EXERCISE AIM: Leave the pictures in the listing below aside and reproduce exactly the lines starting with the one with "orange circle: (98, 23) -> (53, 22), moved" and going on through the one with "gray star: (133, 19) -> (76, 13), moved", both ends included.

MATERIAL FOR THIS EXERCISE:
◇ ◇ ◇
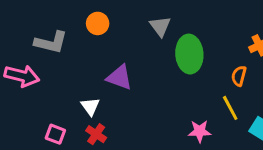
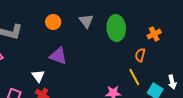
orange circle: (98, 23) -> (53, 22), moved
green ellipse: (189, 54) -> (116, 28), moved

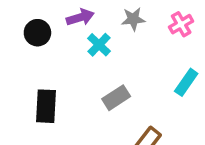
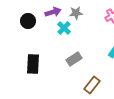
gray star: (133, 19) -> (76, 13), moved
◇ ◇ ◇
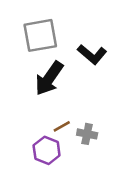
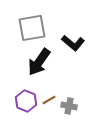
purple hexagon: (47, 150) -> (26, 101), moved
◇ ◇ ◇
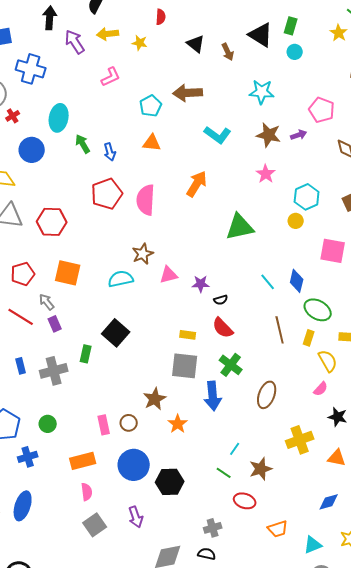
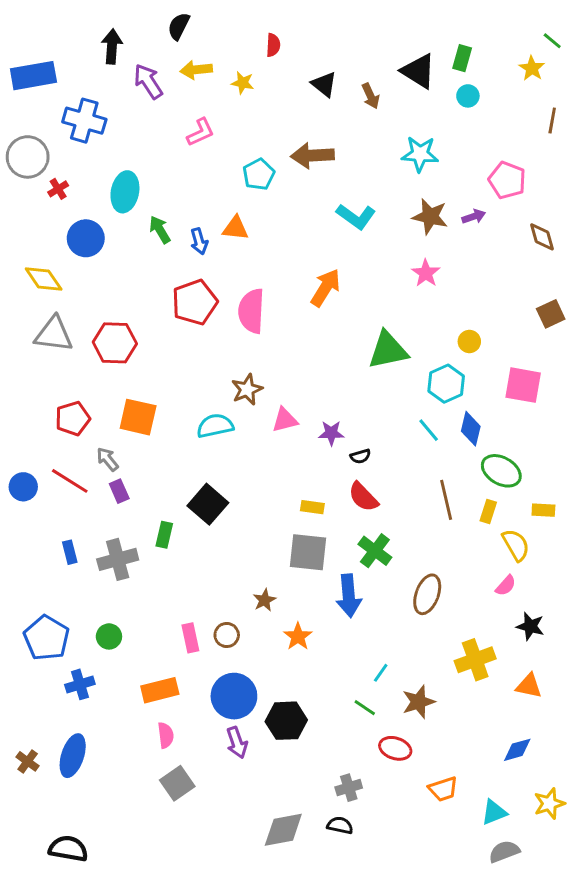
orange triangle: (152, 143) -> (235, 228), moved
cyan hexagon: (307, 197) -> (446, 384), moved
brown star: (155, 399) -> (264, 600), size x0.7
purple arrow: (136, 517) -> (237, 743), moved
◇ ◇ ◇
ANSWER BOX:
orange circle: (98, 23) -> (53, 22), moved
green ellipse: (189, 54) -> (116, 28), moved

gray star: (133, 19) -> (76, 13), moved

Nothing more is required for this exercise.